___ RECORDED DATA

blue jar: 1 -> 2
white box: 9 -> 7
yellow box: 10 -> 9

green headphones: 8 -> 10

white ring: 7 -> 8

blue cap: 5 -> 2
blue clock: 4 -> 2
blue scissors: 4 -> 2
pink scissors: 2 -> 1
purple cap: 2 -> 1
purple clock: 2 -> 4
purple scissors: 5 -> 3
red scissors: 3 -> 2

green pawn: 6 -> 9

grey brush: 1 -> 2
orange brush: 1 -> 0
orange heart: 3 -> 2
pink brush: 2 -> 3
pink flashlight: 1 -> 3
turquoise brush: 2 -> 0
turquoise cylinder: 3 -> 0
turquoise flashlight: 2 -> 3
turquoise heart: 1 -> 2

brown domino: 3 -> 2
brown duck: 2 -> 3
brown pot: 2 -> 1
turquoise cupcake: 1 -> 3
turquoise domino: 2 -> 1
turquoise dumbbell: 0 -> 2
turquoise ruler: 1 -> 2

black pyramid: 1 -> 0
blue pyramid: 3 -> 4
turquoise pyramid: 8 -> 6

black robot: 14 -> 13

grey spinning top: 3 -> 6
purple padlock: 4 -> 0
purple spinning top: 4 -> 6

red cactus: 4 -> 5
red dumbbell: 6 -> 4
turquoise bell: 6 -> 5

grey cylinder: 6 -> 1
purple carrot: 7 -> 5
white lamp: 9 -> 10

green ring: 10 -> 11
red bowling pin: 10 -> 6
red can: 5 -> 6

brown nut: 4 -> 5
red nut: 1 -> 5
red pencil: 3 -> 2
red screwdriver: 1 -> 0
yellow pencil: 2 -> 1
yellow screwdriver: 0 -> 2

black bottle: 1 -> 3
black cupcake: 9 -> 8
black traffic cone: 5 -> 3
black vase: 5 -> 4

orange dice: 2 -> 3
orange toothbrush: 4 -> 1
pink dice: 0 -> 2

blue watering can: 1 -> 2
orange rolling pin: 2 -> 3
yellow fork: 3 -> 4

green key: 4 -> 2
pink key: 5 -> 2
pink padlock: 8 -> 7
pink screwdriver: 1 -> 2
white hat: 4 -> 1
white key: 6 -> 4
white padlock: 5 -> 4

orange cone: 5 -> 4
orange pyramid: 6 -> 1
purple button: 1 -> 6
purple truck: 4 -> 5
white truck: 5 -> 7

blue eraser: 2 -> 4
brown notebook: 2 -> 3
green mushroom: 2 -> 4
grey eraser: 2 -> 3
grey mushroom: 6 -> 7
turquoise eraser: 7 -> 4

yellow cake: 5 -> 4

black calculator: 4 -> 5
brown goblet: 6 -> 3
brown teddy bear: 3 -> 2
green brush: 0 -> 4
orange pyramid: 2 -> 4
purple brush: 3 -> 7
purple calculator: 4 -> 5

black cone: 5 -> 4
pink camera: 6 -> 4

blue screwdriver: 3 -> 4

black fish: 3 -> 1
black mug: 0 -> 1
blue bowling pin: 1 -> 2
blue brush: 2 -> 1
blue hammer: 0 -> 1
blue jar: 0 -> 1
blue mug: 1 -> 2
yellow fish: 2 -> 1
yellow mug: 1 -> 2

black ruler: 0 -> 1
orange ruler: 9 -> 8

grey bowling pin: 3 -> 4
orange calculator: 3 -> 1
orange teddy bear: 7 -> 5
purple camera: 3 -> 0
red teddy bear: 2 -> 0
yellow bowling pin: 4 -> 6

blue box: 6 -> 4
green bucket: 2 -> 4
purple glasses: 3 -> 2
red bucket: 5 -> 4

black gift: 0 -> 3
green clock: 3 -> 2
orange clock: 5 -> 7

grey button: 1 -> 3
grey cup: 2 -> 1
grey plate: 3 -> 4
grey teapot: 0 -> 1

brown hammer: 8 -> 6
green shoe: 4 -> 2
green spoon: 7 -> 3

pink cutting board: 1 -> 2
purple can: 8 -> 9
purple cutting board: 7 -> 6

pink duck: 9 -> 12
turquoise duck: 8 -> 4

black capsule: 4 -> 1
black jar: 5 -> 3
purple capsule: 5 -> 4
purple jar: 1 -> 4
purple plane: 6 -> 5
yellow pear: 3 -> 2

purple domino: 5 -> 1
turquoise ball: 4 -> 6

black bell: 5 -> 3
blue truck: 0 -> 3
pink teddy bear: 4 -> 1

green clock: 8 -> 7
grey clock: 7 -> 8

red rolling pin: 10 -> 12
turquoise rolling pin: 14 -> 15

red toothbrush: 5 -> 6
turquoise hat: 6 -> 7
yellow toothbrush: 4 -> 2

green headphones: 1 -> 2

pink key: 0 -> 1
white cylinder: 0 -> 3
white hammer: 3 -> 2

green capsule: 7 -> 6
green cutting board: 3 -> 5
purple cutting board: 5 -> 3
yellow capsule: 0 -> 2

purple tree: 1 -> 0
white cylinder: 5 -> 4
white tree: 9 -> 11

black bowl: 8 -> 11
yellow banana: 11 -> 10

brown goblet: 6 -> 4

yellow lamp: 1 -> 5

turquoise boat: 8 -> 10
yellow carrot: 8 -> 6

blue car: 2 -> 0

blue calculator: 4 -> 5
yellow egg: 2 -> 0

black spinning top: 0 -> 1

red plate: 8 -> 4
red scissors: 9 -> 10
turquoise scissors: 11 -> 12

______

- **PROBLEM REQUIREMENTS**
All records shown above need to be written out again verbatim.

- **WRITTEN REPLY**
blue jar: 1 -> 2
white box: 9 -> 7
yellow box: 10 -> 9

green headphones: 8 -> 10

white ring: 7 -> 8

blue cap: 5 -> 2
blue clock: 4 -> 2
blue scissors: 4 -> 2
pink scissors: 2 -> 1
purple cap: 2 -> 1
purple clock: 2 -> 4
purple scissors: 5 -> 3
red scissors: 3 -> 2

green pawn: 6 -> 9

grey brush: 1 -> 2
orange brush: 1 -> 0
orange heart: 3 -> 2
pink brush: 2 -> 3
pink flashlight: 1 -> 3
turquoise brush: 2 -> 0
turquoise cylinder: 3 -> 0
turquoise flashlight: 2 -> 3
turquoise heart: 1 -> 2

brown domino: 3 -> 2
brown duck: 2 -> 3
brown pot: 2 -> 1
turquoise cupcake: 1 -> 3
turquoise domino: 2 -> 1
turquoise dumbbell: 0 -> 2
turquoise ruler: 1 -> 2

black pyramid: 1 -> 0
blue pyramid: 3 -> 4
turquoise pyramid: 8 -> 6

black robot: 14 -> 13

grey spinning top: 3 -> 6
purple padlock: 4 -> 0
purple spinning top: 4 -> 6

red cactus: 4 -> 5
red dumbbell: 6 -> 4
turquoise bell: 6 -> 5

grey cylinder: 6 -> 1
purple carrot: 7 -> 5
white lamp: 9 -> 10

green ring: 10 -> 11
red bowling pin: 10 -> 6
red can: 5 -> 6

brown nut: 4 -> 5
red nut: 1 -> 5
red pencil: 3 -> 2
red screwdriver: 1 -> 0
yellow pencil: 2 -> 1
yellow screwdriver: 0 -> 2

black bottle: 1 -> 3
black cupcake: 9 -> 8
black traffic cone: 5 -> 3
black vase: 5 -> 4

orange dice: 2 -> 3
orange toothbrush: 4 -> 1
pink dice: 0 -> 2

blue watering can: 1 -> 2
orange rolling pin: 2 -> 3
yellow fork: 3 -> 4

green key: 4 -> 2
pink key: 5 -> 2
pink padlock: 8 -> 7
pink screwdriver: 1 -> 2
white hat: 4 -> 1
white key: 6 -> 4
white padlock: 5 -> 4

orange cone: 5 -> 4
orange pyramid: 6 -> 1
purple button: 1 -> 6
purple truck: 4 -> 5
white truck: 5 -> 7

blue eraser: 2 -> 4
brown notebook: 2 -> 3
green mushroom: 2 -> 4
grey eraser: 2 -> 3
grey mushroom: 6 -> 7
turquoise eraser: 7 -> 4

yellow cake: 5 -> 4

black calculator: 4 -> 5
brown goblet: 6 -> 3
brown teddy bear: 3 -> 2
green brush: 0 -> 4
orange pyramid: 2 -> 4
purple brush: 3 -> 7
purple calculator: 4 -> 5

black cone: 5 -> 4
pink camera: 6 -> 4

blue screwdriver: 3 -> 4

black fish: 3 -> 1
black mug: 0 -> 1
blue bowling pin: 1 -> 2
blue brush: 2 -> 1
blue hammer: 0 -> 1
blue jar: 0 -> 1
blue mug: 1 -> 2
yellow fish: 2 -> 1
yellow mug: 1 -> 2

black ruler: 0 -> 1
orange ruler: 9 -> 8

grey bowling pin: 3 -> 4
orange calculator: 3 -> 1
orange teddy bear: 7 -> 5
purple camera: 3 -> 0
red teddy bear: 2 -> 0
yellow bowling pin: 4 -> 6

blue box: 6 -> 4
green bucket: 2 -> 4
purple glasses: 3 -> 2
red bucket: 5 -> 4

black gift: 0 -> 3
green clock: 3 -> 2
orange clock: 5 -> 7

grey button: 1 -> 3
grey cup: 2 -> 1
grey plate: 3 -> 4
grey teapot: 0 -> 1

brown hammer: 8 -> 6
green shoe: 4 -> 2
green spoon: 7 -> 3

pink cutting board: 1 -> 2
purple can: 8 -> 9
purple cutting board: 7 -> 6

pink duck: 9 -> 12
turquoise duck: 8 -> 4

black capsule: 4 -> 1
black jar: 5 -> 3
purple capsule: 5 -> 4
purple jar: 1 -> 4
purple plane: 6 -> 5
yellow pear: 3 -> 2

purple domino: 5 -> 1
turquoise ball: 4 -> 6

black bell: 5 -> 3
blue truck: 0 -> 3
pink teddy bear: 4 -> 1

green clock: 8 -> 7
grey clock: 7 -> 8

red rolling pin: 10 -> 12
turquoise rolling pin: 14 -> 15

red toothbrush: 5 -> 6
turquoise hat: 6 -> 7
yellow toothbrush: 4 -> 2

green headphones: 1 -> 2

pink key: 0 -> 1
white cylinder: 0 -> 3
white hammer: 3 -> 2

green capsule: 7 -> 6
green cutting board: 3 -> 5
purple cutting board: 5 -> 3
yellow capsule: 0 -> 2

purple tree: 1 -> 0
white cylinder: 5 -> 4
white tree: 9 -> 11

black bowl: 8 -> 11
yellow banana: 11 -> 10

brown goblet: 6 -> 4

yellow lamp: 1 -> 5

turquoise boat: 8 -> 10
yellow carrot: 8 -> 6

blue car: 2 -> 0

blue calculator: 4 -> 5
yellow egg: 2 -> 0

black spinning top: 0 -> 1

red plate: 8 -> 4
red scissors: 9 -> 10
turquoise scissors: 11 -> 12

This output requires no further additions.